* Work instructions: A faithful copy is required. Print each line of the data exactly and omit the pictures.

* Data excerpt:
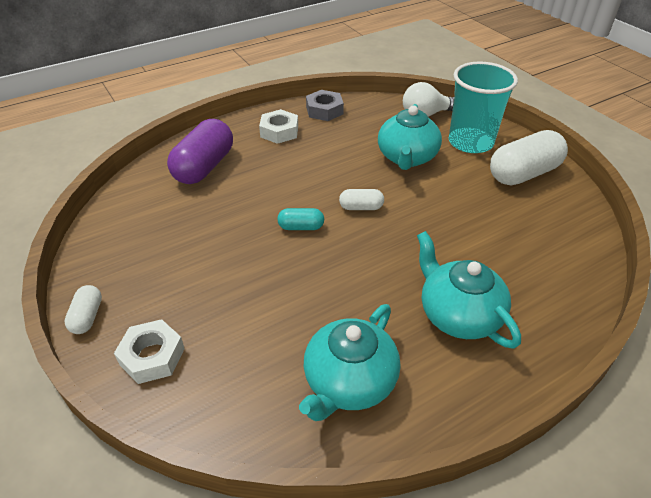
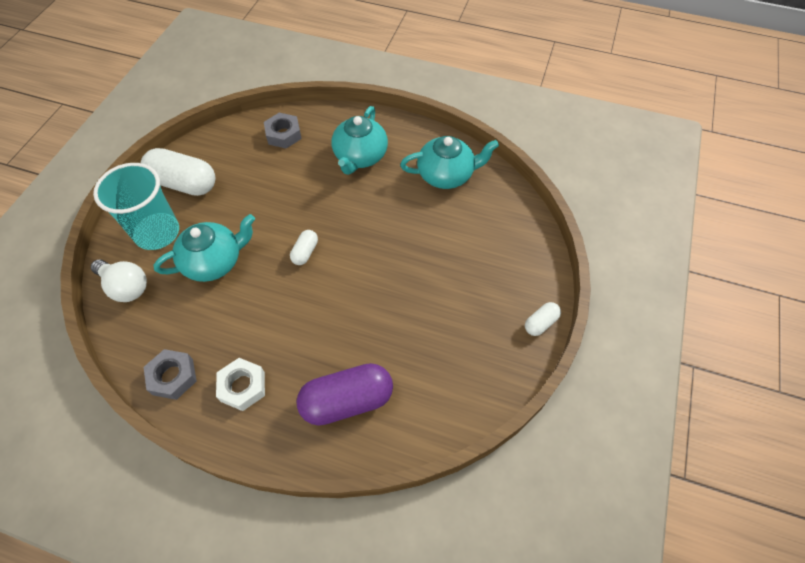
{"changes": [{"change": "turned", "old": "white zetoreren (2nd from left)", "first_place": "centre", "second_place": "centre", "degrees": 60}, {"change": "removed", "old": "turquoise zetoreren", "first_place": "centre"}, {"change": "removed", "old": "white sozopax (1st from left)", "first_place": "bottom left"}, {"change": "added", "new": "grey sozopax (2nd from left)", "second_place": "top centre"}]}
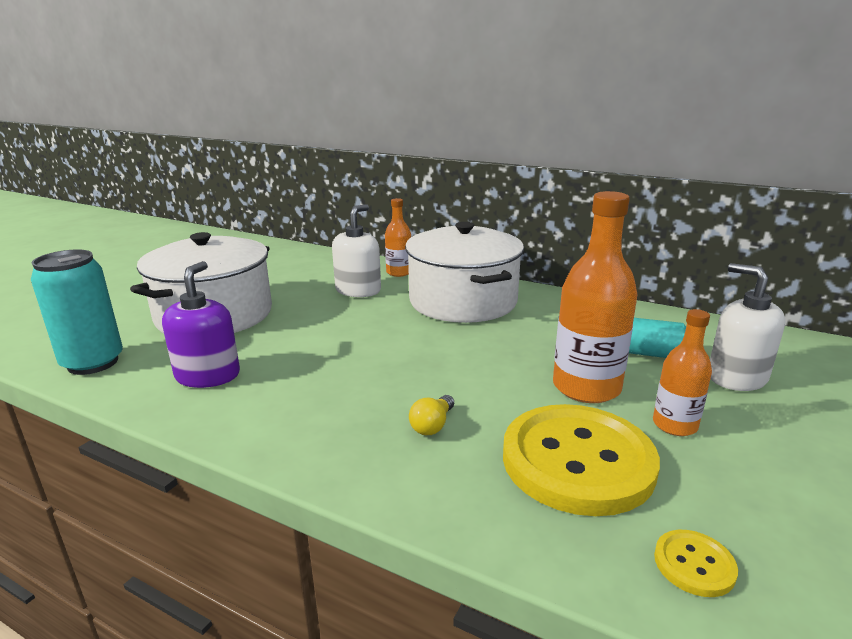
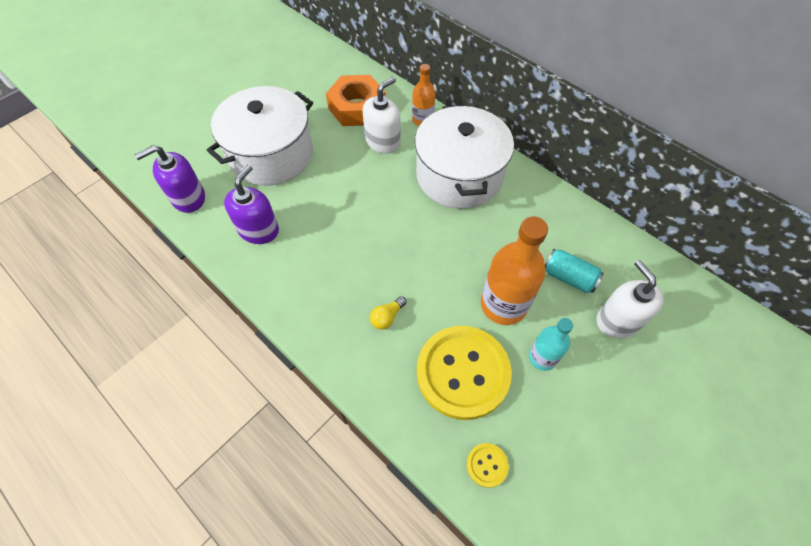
{"changes": [{"change": "replaced", "old": "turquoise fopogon (1st from left)", "new": "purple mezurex (1st from left)", "first_place": "middle left", "second_place": "top left"}, {"change": "recoloured", "old": "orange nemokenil (3rd from left)", "new": "turquoise nemokenil", "first_place": "middle right", "second_place": "middle right"}, {"change": "added", "new": "orange sozopax", "second_place": "top centre"}]}
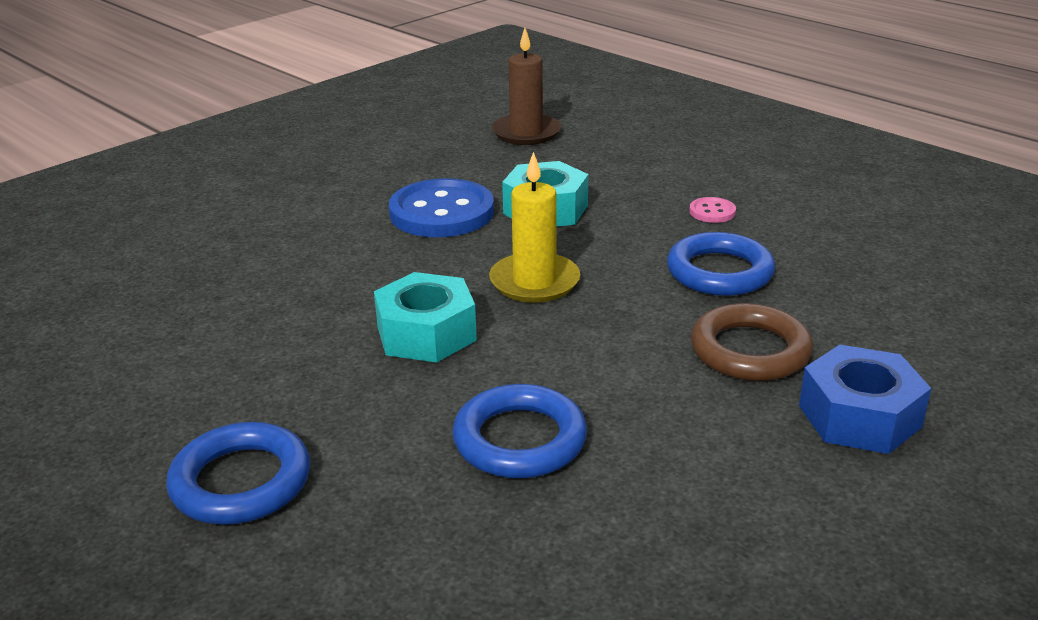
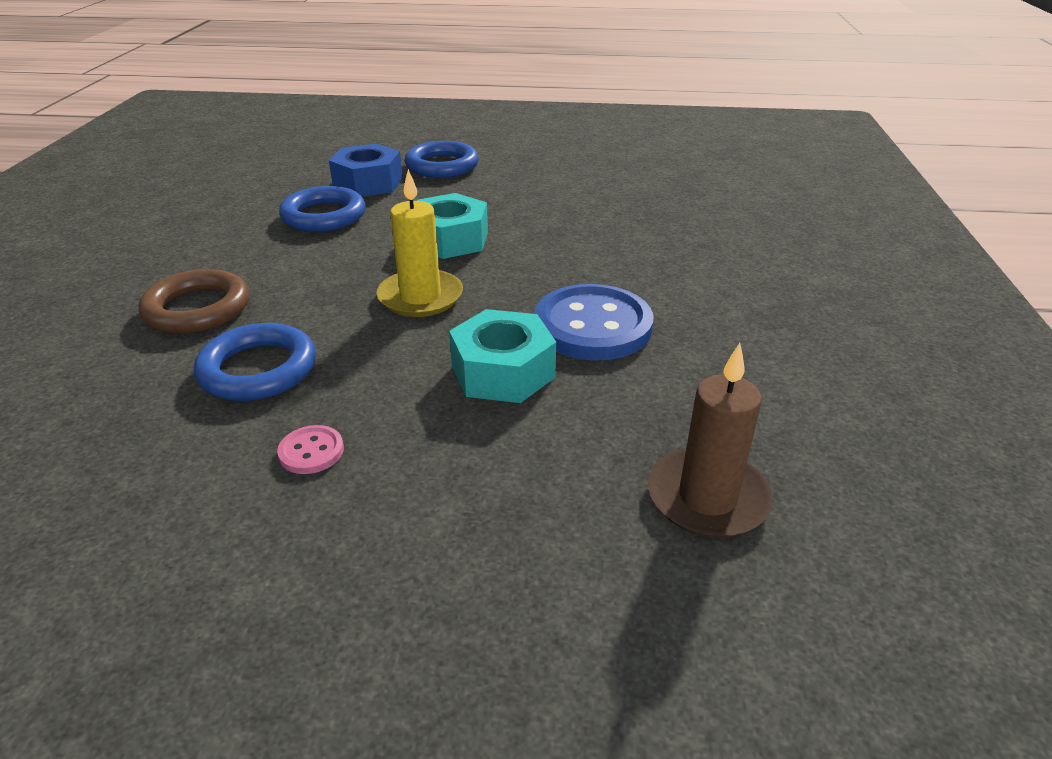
{"changes": [{"change": "moved", "old": "blue sozopax", "first_place": "middle right", "second_place": "top centre"}]}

* Exercise result:
{"changes": [{"change": "turned", "old": "white zetoreren (2nd from left)", "first_place": "centre", "second_place": "centre", "degrees": 60}, {"change": "removed", "old": "turquoise zetoreren", "first_place": "centre"}, {"change": "removed", "old": "white sozopax (1st from left)", "first_place": "bottom left"}, {"change": "added", "new": "grey sozopax (2nd from left)", "second_place": "top centre"}]}
{"changes": [{"change": "replaced", "old": "turquoise fopogon (1st from left)", "new": "purple mezurex (1st from left)", "first_place": "middle left", "second_place": "top left"}, {"change": "recoloured", "old": "orange nemokenil (3rd from left)", "new": "turquoise nemokenil", "first_place": "middle right", "second_place": "middle right"}, {"change": "added", "new": "orange sozopax", "second_place": "top centre"}]}
{"changes": [{"change": "moved", "old": "blue sozopax", "first_place": "middle right", "second_place": "top centre"}]}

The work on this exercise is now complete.